Directions:
Below are several entries. Transcribe exactly those lines that fall from the one with "pink book [402,206,483,260]" through the one with "orange can [485,273,525,339]", end lines included.

Object matching data

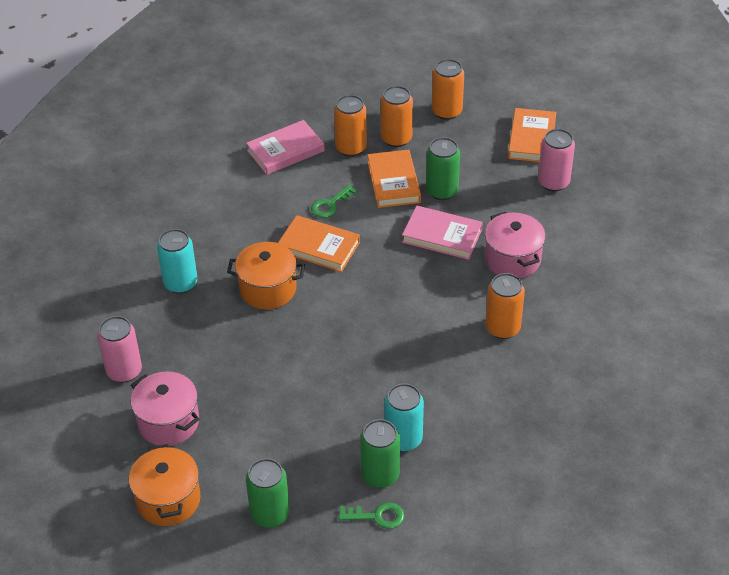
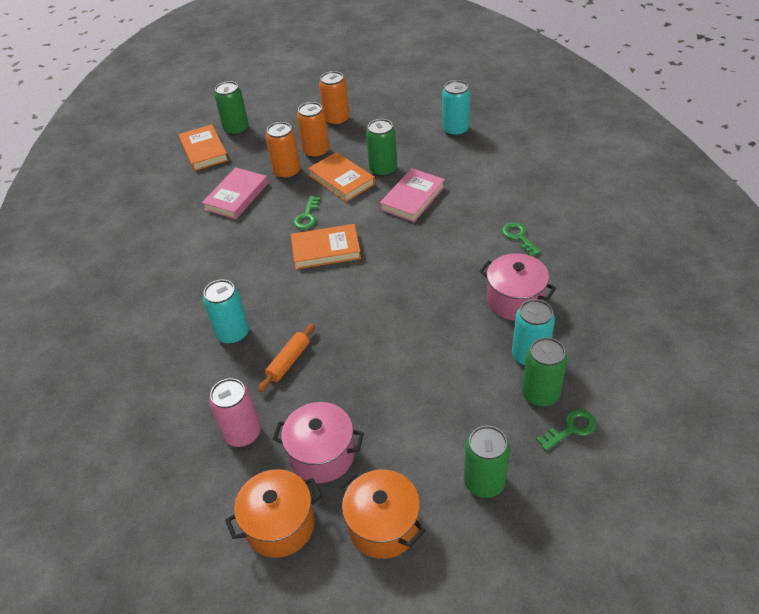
camera: 30 degrees left, 0 degrees up
orange pot [227,242,305,309] -> orange pot moved to [225,469,322,558]
pink book [402,206,483,260] -> pink book turned 45 degrees counterclockwise [380,168,445,222]
pink pot [485,212,546,279] -> pink pot moved to [479,253,556,320]
orange can [485,273,525,339] -> green key [502,222,541,256]
orange book [508,108,556,162] -> orange book moved to [179,124,229,171]
pink can [538,129,575,192] -> turquoise can [442,80,470,137]
none -> green can [214,81,249,136]
none -> orange rolling pin [258,323,315,392]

Completed exercise:
pink book [402,206,483,260] -> pink book turned 45 degrees counterclockwise [380,168,445,222]
pink pot [485,212,546,279] -> pink pot moved to [479,253,556,320]
orange can [485,273,525,339] -> green key [502,222,541,256]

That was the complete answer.